** PROBLEM TO WORK ON **
Each line below should be retyped exactly, with no pictures.

** DATASET RECORDS **
——————————

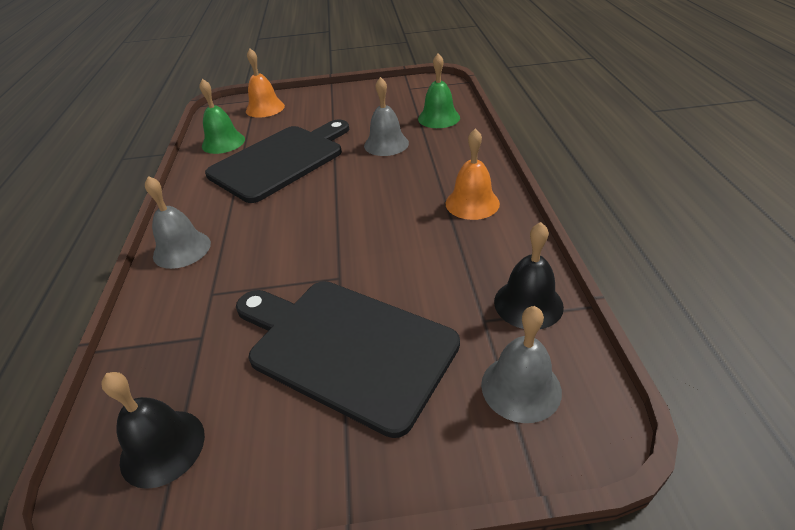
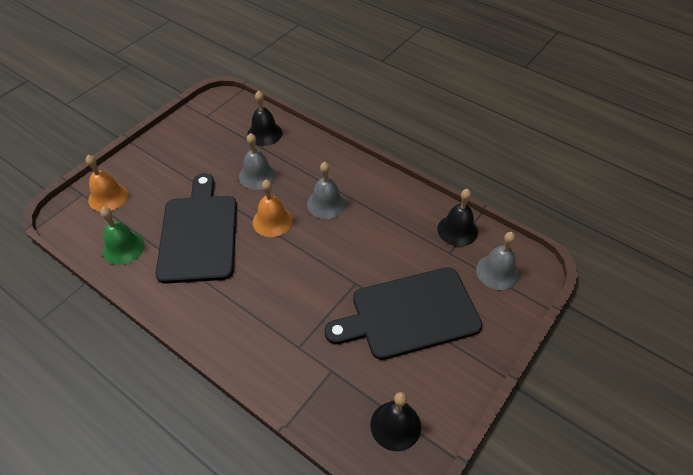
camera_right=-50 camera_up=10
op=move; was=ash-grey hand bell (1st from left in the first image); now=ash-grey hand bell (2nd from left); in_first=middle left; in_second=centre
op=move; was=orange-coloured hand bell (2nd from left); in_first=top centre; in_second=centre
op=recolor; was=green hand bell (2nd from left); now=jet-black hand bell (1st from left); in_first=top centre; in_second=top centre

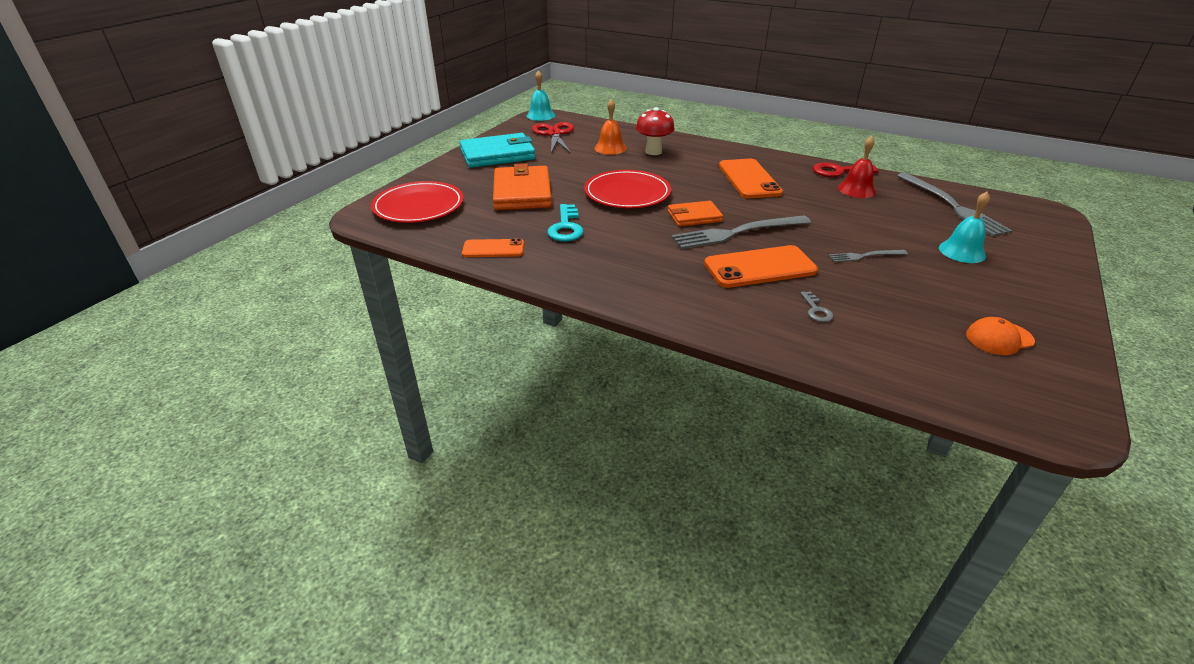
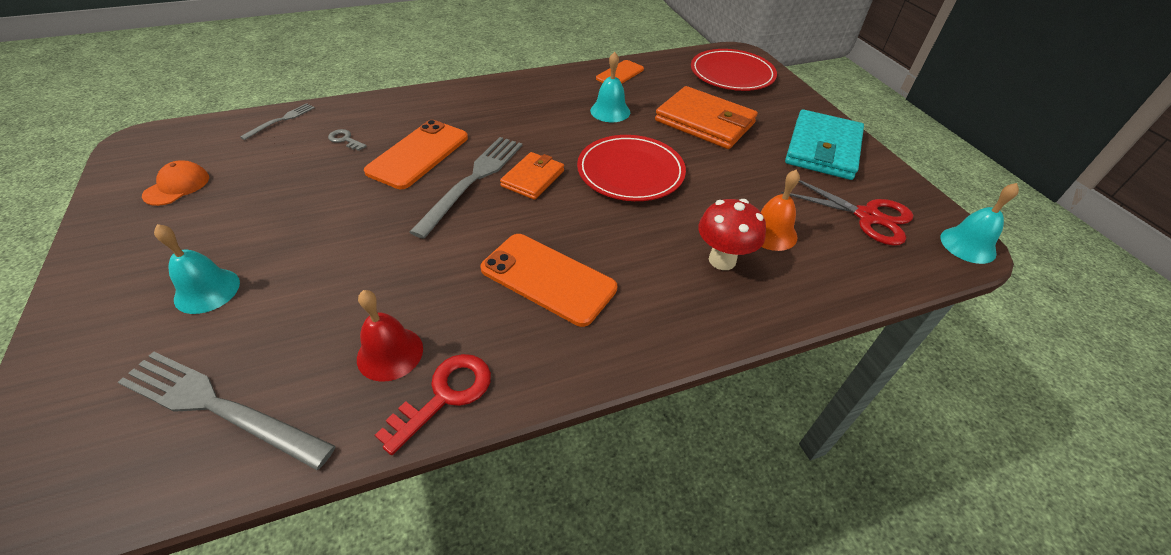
camera_right=130 camera_up=10
op=move; was=ash-grey fork (2nd from left); in_first=middle right; in_second=top left
op=replace; was=turquoise door key; now=turquoise hand bell (2nd from left); in_first=centre; in_second=top centre

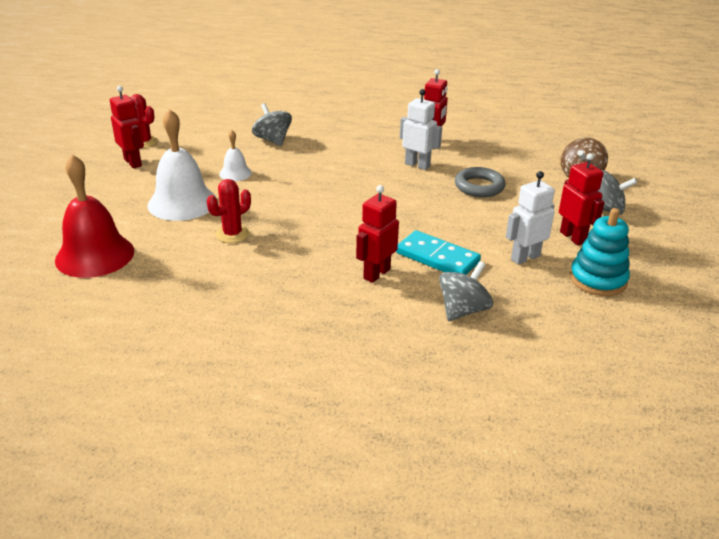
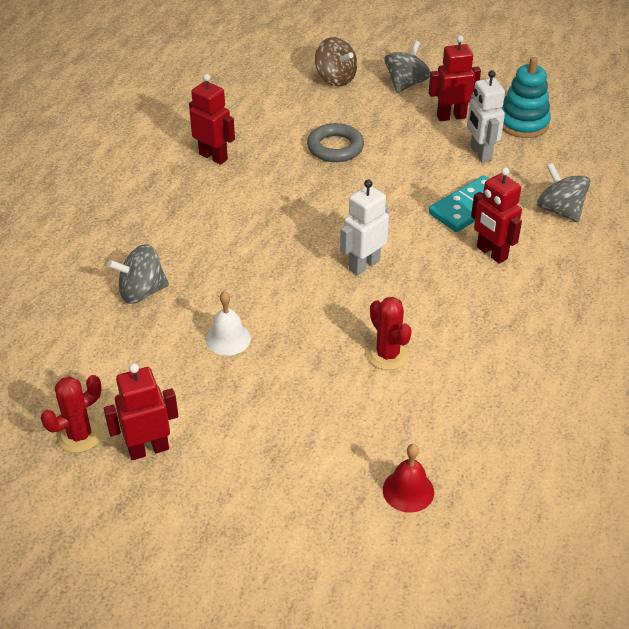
camera_right=-75 camera_up=10
op=delete; was=pure white hand bell (1st from left); in_first=top left
op=move; was=pure white robot figure (1st from left); in_first=top centre; in_second=centre
op=resize; was=red hand bell; in_first=middle left; in_second=bottom centre; ratio=0.51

——————————

** EXERCISE SOLUTION **
camera_right=-50 camera_up=10
op=move; was=ash-grey hand bell (1st from left in the first image); now=ash-grey hand bell (2nd from left); in_first=middle left; in_second=centre
op=move; was=orange-coloured hand bell (2nd from left); in_first=top centre; in_second=centre
op=recolor; was=green hand bell (2nd from left); now=jet-black hand bell (1st from left); in_first=top centre; in_second=top centre

camera_right=130 camera_up=10
op=move; was=ash-grey fork (2nd from left); in_first=middle right; in_second=top left
op=replace; was=turquoise door key; now=turquoise hand bell (2nd from left); in_first=centre; in_second=top centre

camera_right=-75 camera_up=10
op=delete; was=pure white hand bell (1st from left); in_first=top left
op=move; was=pure white robot figure (1st from left); in_first=top centre; in_second=centre
op=resize; was=red hand bell; in_first=middle left; in_second=bottom centre; ratio=0.51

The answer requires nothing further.